▼

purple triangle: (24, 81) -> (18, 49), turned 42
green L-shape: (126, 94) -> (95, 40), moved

▲
▼

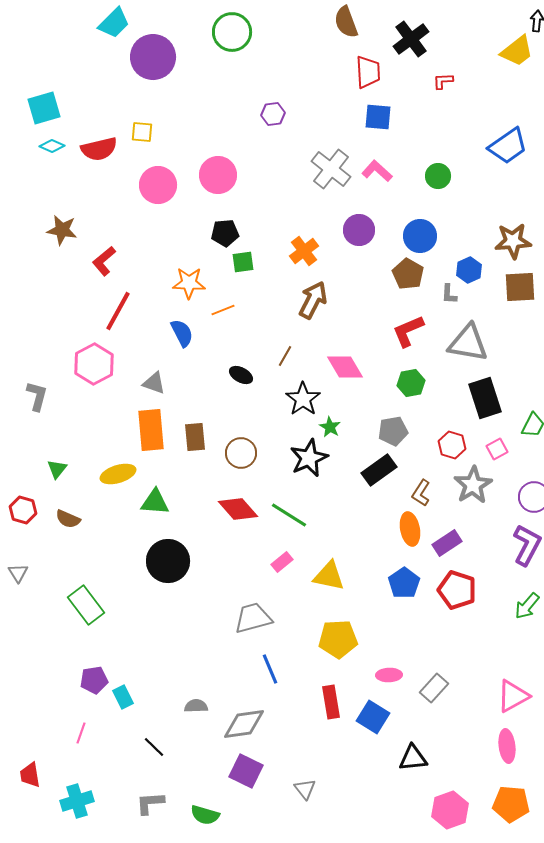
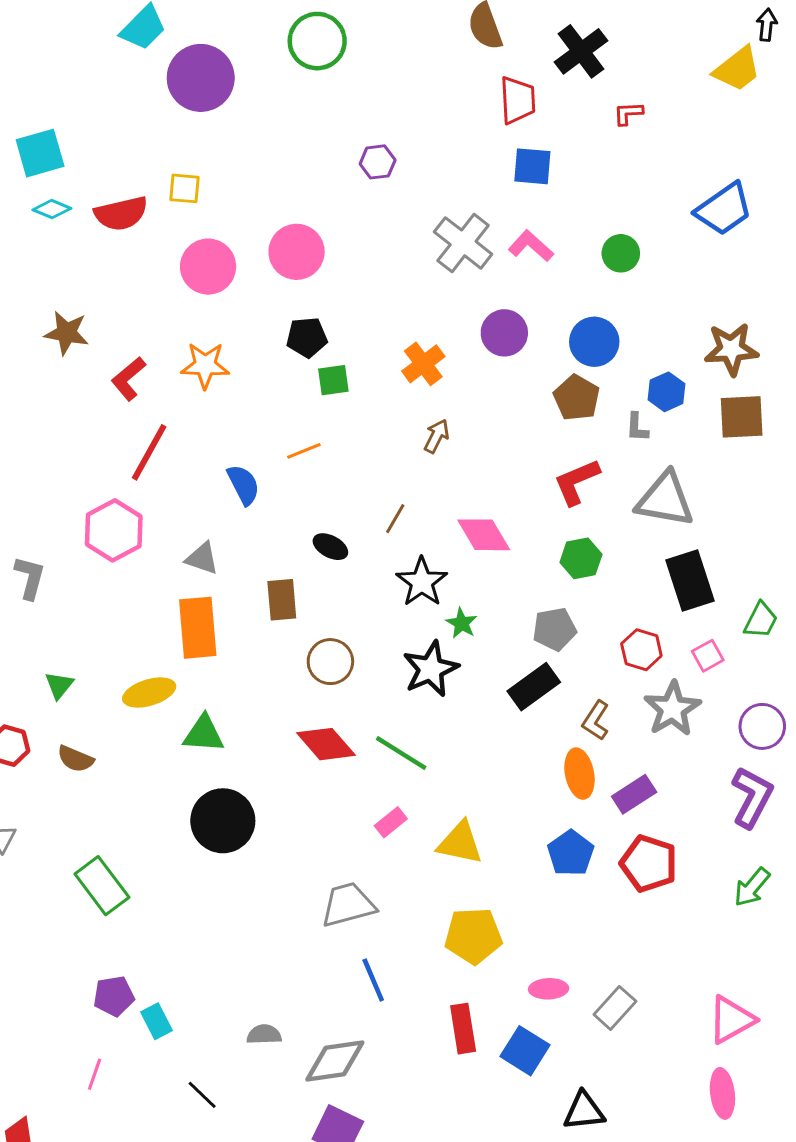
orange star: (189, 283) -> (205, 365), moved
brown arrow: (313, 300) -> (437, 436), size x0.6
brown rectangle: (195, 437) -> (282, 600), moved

▲

◆ **WHAT IS REQUIRED**:
Look through the records and give only the number of lines where the string "brown" appears.

◆ **SOLVED PROBLEM**:
2